* _WORK TO COMPLETE_
Only the lines from the one containing "Wrap output in" through the end of the entries should be repeated, exactly as they appear, first and last included.

Collected data
* Start *
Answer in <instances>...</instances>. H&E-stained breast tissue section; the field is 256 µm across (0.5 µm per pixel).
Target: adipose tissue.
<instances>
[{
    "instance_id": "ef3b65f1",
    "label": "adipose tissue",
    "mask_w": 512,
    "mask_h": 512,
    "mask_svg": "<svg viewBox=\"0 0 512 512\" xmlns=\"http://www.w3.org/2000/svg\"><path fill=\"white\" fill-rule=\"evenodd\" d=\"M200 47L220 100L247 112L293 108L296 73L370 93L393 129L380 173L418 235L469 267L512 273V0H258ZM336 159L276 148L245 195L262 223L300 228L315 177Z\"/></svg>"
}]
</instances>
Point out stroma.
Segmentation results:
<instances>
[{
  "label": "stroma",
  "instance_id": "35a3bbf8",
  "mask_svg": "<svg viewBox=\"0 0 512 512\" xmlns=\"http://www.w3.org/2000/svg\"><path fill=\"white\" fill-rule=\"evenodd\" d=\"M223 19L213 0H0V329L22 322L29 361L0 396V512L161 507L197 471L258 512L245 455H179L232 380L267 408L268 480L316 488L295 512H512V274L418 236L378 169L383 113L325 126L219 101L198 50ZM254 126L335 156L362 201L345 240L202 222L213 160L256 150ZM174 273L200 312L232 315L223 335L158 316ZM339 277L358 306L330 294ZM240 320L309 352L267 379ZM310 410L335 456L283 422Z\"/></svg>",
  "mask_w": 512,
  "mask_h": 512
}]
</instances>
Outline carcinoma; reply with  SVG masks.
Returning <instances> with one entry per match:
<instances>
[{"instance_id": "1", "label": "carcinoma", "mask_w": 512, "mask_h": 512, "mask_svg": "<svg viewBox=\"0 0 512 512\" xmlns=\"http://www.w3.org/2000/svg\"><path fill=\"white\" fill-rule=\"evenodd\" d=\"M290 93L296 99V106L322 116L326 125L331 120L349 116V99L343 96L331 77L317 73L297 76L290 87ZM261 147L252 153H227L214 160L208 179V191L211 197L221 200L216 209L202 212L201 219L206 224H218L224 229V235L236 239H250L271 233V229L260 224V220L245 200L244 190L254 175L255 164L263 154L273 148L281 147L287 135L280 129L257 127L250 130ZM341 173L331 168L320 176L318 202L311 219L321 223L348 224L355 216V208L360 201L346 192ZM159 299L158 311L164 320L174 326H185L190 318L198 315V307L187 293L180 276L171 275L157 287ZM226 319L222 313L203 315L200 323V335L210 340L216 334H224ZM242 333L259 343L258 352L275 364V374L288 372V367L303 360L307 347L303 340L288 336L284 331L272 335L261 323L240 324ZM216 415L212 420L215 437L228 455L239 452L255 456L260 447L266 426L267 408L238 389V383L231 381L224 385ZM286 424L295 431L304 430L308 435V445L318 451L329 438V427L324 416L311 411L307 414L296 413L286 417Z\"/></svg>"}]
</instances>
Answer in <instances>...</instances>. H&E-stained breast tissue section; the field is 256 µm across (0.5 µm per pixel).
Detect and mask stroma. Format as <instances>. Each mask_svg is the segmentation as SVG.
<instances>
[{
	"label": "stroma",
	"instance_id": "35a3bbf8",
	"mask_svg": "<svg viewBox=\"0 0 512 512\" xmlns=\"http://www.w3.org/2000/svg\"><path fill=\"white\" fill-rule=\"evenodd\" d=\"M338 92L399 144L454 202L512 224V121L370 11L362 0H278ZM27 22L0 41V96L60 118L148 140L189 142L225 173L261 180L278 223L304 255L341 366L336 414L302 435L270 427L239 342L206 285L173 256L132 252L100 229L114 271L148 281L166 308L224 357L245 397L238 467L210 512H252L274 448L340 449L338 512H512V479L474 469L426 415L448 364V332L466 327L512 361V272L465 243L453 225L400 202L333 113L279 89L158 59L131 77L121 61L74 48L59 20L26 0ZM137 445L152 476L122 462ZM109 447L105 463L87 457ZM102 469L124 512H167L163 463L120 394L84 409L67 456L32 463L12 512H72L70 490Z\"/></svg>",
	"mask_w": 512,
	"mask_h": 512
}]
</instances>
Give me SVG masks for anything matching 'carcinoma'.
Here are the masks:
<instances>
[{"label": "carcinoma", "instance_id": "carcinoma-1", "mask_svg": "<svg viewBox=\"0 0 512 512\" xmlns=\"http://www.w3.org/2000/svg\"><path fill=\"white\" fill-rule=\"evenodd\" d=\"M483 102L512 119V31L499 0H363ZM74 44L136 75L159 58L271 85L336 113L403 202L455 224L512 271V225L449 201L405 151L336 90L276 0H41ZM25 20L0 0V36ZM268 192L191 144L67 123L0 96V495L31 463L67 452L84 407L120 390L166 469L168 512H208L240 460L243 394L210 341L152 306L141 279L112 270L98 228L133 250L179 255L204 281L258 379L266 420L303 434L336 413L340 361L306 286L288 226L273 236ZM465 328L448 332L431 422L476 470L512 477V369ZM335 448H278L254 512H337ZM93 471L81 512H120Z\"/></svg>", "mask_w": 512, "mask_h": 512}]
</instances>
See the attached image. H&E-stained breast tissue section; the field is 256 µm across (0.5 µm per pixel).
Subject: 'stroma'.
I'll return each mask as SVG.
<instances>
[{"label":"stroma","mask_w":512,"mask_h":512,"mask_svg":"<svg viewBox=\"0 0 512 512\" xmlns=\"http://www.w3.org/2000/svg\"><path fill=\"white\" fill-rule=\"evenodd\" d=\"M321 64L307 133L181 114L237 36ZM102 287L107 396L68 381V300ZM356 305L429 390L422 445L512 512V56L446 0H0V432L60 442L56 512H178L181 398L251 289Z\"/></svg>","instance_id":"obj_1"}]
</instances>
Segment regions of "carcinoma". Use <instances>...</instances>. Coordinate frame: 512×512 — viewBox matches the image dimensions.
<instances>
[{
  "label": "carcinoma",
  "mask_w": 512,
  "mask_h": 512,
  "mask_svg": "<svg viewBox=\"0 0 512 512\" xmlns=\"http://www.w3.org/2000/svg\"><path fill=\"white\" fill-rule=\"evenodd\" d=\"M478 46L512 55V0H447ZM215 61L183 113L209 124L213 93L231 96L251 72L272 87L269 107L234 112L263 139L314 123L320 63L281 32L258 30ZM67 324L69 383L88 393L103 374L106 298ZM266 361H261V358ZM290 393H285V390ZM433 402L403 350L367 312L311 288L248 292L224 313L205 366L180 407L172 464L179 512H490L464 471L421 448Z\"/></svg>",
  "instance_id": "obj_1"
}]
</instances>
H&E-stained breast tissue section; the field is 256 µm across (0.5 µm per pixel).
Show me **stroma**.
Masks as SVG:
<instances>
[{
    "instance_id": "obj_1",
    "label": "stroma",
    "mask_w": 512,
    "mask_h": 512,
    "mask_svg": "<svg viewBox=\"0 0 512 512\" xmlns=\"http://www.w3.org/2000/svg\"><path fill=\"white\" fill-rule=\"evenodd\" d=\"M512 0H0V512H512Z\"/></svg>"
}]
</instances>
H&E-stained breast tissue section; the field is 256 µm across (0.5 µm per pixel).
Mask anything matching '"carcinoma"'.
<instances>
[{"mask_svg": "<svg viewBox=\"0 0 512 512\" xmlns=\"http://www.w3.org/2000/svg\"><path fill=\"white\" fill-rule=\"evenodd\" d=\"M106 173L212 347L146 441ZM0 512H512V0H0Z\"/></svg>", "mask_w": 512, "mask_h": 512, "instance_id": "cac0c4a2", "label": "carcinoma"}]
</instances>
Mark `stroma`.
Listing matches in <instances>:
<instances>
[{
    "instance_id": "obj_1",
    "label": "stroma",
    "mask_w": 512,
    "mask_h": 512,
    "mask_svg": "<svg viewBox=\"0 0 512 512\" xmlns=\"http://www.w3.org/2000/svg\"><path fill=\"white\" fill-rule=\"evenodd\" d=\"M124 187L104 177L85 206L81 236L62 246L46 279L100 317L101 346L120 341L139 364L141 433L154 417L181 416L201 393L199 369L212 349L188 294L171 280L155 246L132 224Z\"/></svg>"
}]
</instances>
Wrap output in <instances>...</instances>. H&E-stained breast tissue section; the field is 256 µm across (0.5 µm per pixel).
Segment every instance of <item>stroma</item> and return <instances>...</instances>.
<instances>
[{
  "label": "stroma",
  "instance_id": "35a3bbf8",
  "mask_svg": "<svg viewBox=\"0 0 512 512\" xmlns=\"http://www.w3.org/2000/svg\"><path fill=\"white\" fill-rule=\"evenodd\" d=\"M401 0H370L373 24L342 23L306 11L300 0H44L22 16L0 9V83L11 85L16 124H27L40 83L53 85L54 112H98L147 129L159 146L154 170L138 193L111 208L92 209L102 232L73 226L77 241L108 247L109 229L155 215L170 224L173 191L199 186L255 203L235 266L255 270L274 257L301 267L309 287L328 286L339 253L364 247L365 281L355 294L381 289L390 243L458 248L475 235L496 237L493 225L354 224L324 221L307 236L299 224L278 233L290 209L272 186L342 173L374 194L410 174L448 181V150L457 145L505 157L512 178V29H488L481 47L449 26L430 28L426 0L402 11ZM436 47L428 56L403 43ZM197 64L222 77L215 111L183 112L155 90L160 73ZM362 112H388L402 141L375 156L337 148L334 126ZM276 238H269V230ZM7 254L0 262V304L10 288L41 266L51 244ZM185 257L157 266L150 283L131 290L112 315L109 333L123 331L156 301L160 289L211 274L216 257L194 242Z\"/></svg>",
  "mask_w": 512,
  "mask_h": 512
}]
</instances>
* End *
* _RESULT OF THIS TASK_
Wrap output in <instances>...</instances>. H&E-stained breast tissue section; the field is 256 µm across (0.5 µm per pixel).
Segment every instance of <item>stroma</item> and return <instances>...</instances>.
<instances>
[{
  "label": "stroma",
  "instance_id": "35a3bbf8",
  "mask_svg": "<svg viewBox=\"0 0 512 512\" xmlns=\"http://www.w3.org/2000/svg\"><path fill=\"white\" fill-rule=\"evenodd\" d=\"M401 0H370L373 24L342 23L306 11L300 0H44L22 16L0 9V83L11 85L16 124H27L40 83L53 85L54 112H98L147 129L159 146L154 170L138 193L111 208L92 209L102 232L73 226L77 241L108 247L109 229L155 215L170 224L173 191L199 186L255 203L235 266L255 270L274 257L301 267L309 287L328 286L339 253L364 247L365 281L355 294L381 289L390 243L458 248L475 235L496 237L493 225L354 224L324 221L307 236L299 224L278 233L290 209L272 186L342 173L374 194L410 174L448 181V150L457 145L505 157L512 178V29H488L481 47L449 26L430 28L426 0L402 11ZM436 47L428 56L403 43ZM197 64L222 77L215 111L183 112L155 90L160 73ZM362 112H388L402 141L375 156L337 148L334 126ZM276 238H269V230ZM7 254L0 262V304L10 288L41 266L51 244ZM185 257L157 266L150 283L131 290L112 315L109 333L123 331L156 301L160 289L211 274L216 257L194 242Z\"/></svg>",
  "mask_w": 512,
  "mask_h": 512
}]
</instances>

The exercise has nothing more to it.